_ASSIGNED TASK:_ Exactly the lines below, starting with the one containing "camera: 155 degrees left, 10 degrees up" and going on through the one containing "blue cactus [137,287,172,315]", must be reproduced, both ends included, and no pictures with them.

_DATA PROVIDED:_
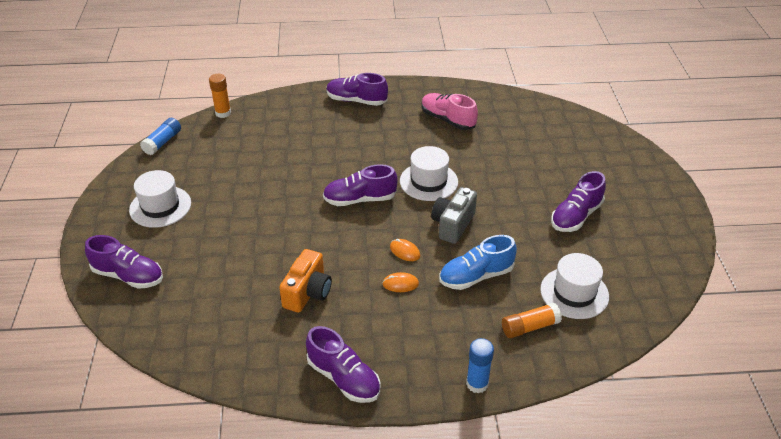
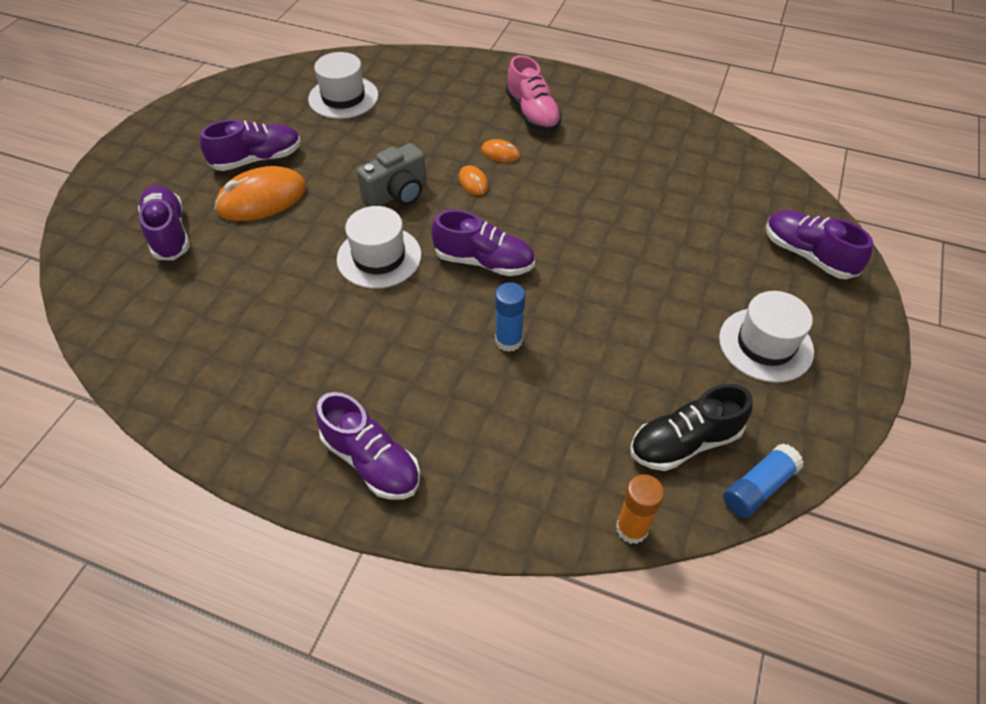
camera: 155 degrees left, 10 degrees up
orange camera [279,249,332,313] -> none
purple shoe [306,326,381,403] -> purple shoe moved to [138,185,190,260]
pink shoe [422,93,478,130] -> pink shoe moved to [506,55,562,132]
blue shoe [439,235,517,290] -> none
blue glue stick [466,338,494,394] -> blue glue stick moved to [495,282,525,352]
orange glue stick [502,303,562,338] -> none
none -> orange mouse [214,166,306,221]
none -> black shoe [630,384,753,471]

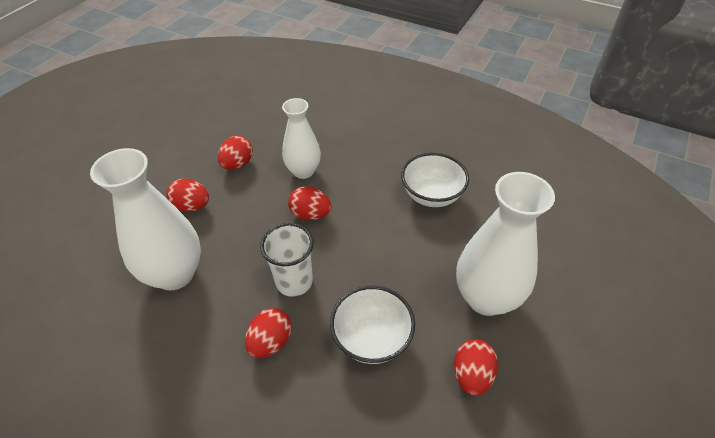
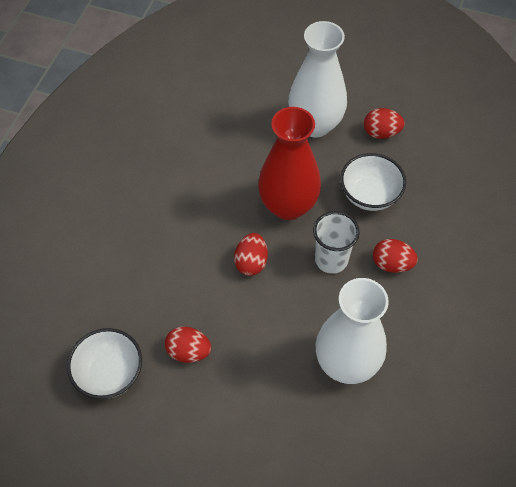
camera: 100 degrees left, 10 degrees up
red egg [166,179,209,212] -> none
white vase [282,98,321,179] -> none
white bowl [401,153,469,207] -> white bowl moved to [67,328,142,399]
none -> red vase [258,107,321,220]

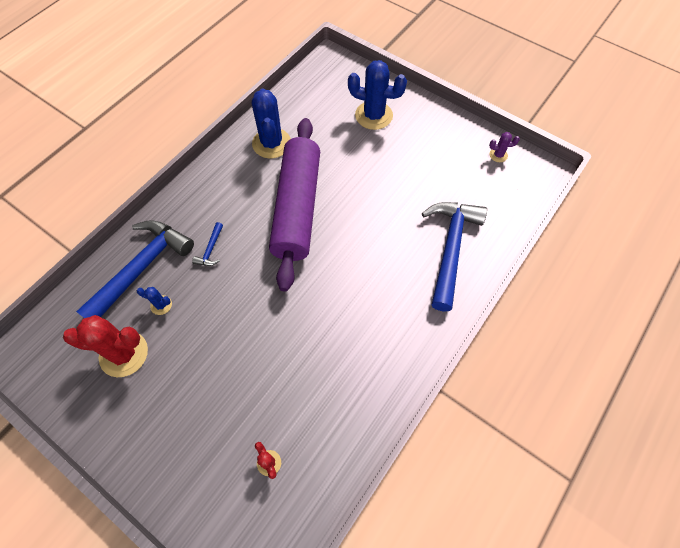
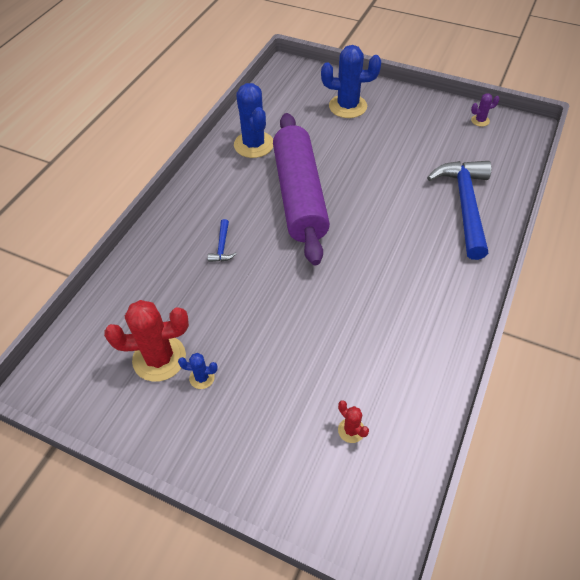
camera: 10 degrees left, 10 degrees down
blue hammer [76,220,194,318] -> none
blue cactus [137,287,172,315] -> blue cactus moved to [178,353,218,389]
---
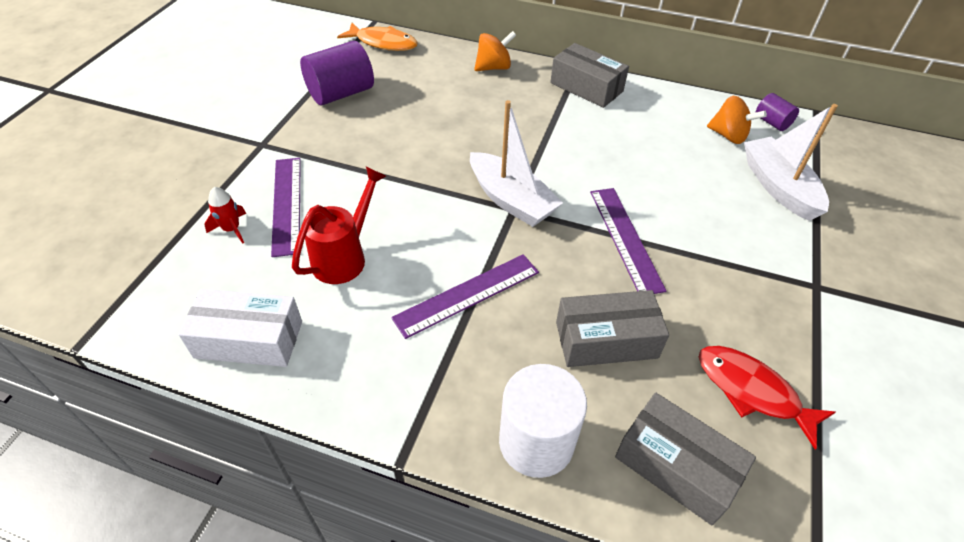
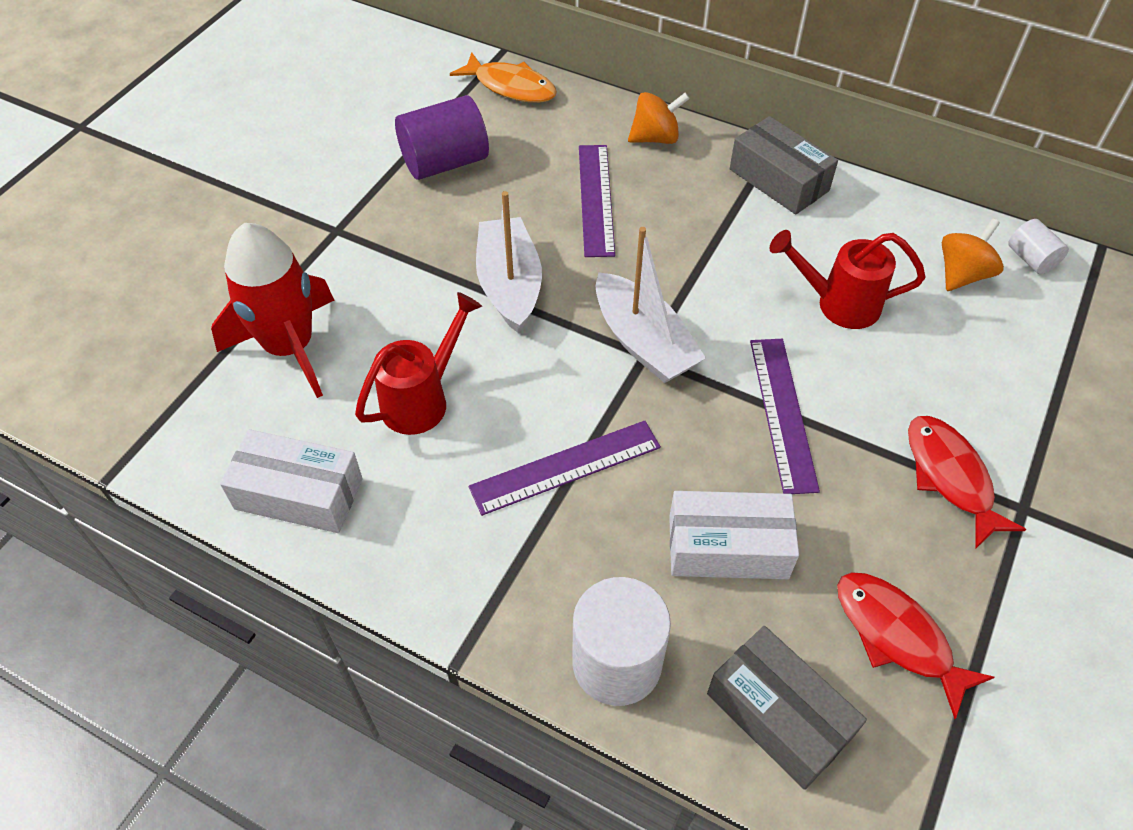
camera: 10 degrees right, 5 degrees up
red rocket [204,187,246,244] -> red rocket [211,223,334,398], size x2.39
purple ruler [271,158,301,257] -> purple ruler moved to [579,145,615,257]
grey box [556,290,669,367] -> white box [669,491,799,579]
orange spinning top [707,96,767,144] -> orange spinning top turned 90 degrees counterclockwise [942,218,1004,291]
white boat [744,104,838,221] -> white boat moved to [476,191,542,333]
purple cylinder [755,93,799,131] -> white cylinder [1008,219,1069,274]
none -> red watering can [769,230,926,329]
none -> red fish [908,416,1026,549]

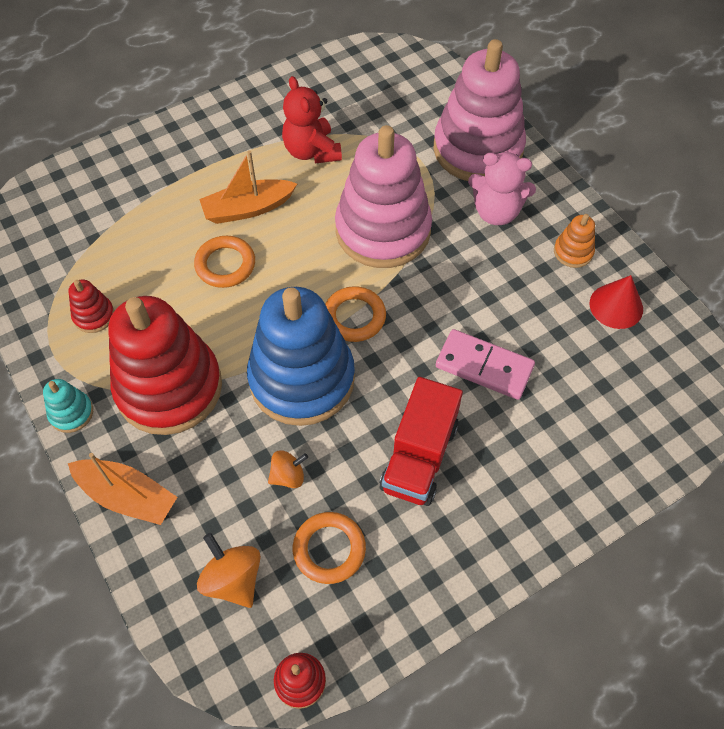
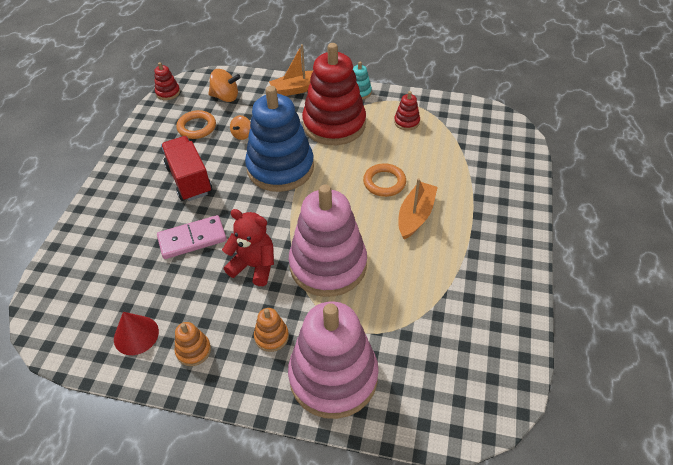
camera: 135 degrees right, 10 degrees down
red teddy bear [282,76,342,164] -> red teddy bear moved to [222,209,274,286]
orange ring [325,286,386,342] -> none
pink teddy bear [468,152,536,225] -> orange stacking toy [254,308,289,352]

_COMPLETED TASK:_
camera: 155 degrees left, 10 degrees up
orange camera [279,249,332,313] -> none
purple shoe [306,326,381,403] -> purple shoe moved to [138,185,190,260]
pink shoe [422,93,478,130] -> pink shoe moved to [506,55,562,132]
blue shoe [439,235,517,290] -> none
blue glue stick [466,338,494,394] -> blue glue stick moved to [495,282,525,352]
orange glue stick [502,303,562,338] -> none
none -> orange mouse [214,166,306,221]
none -> black shoe [630,384,753,471]

camera: 100 degrees left, 10 degrees up
red egg [166,179,209,212] -> none
white vase [282,98,321,179] -> none
white bowl [401,153,469,207] -> white bowl moved to [67,328,142,399]
none -> red vase [258,107,321,220]

camera: 10 degrees left, 10 degrees down
blue hammer [76,220,194,318] -> none
blue cactus [137,287,172,315] -> blue cactus moved to [178,353,218,389]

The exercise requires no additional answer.